◆ **RECORDS FOR THE EXERCISE**
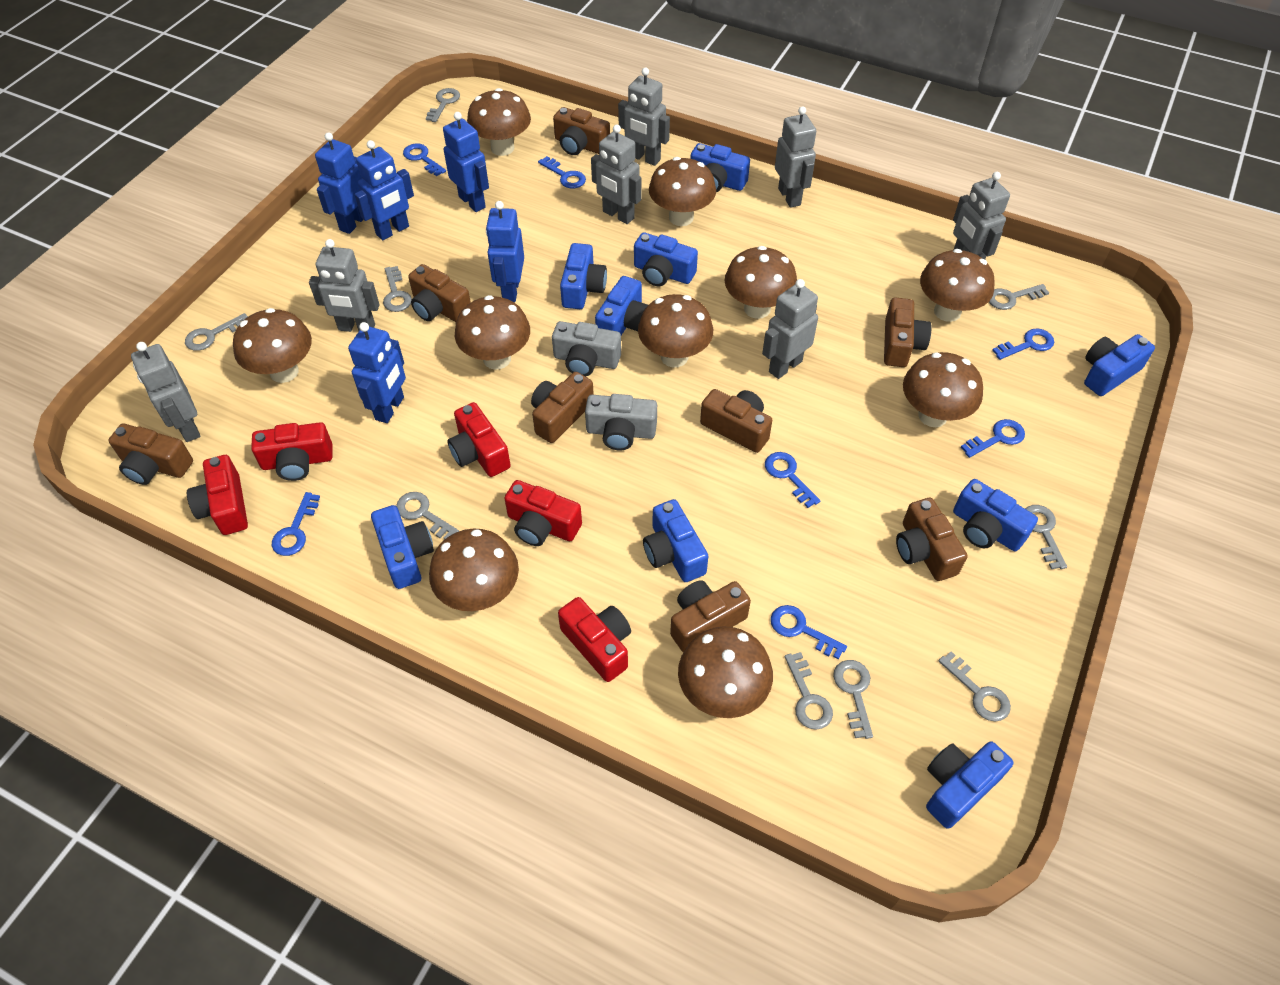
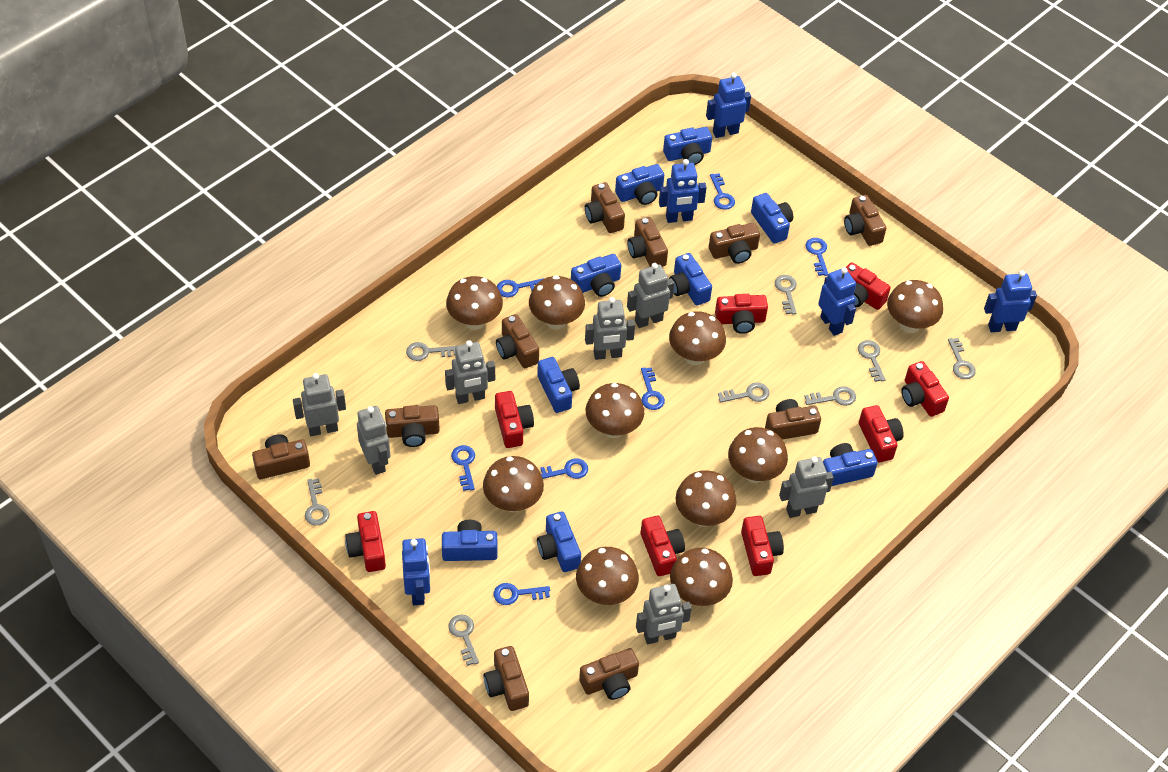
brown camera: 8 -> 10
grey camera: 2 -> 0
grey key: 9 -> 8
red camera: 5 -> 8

==

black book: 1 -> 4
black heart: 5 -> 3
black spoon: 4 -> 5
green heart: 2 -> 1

--

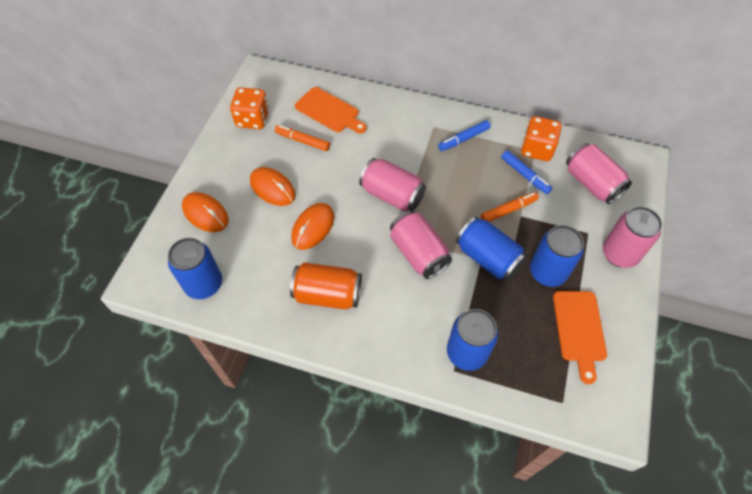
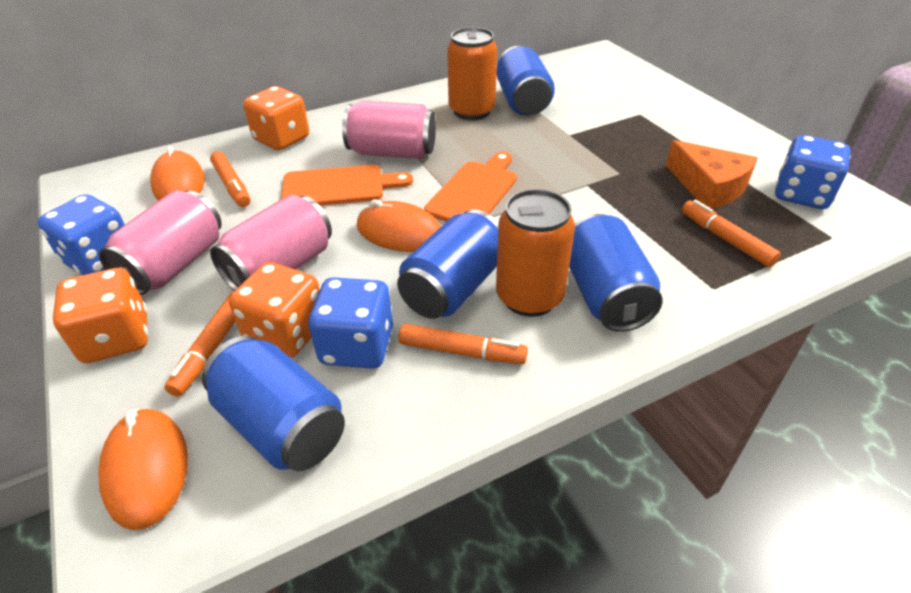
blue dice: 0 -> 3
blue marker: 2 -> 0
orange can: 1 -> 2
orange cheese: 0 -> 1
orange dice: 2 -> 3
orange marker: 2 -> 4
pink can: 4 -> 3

◆ **EXERCISE DIRECTIONS**
Whenever the word "black" appears in a line of the listing, report that line.

◆ **EXERCISE RESPONSE**
black book: 1 -> 4
black heart: 5 -> 3
black spoon: 4 -> 5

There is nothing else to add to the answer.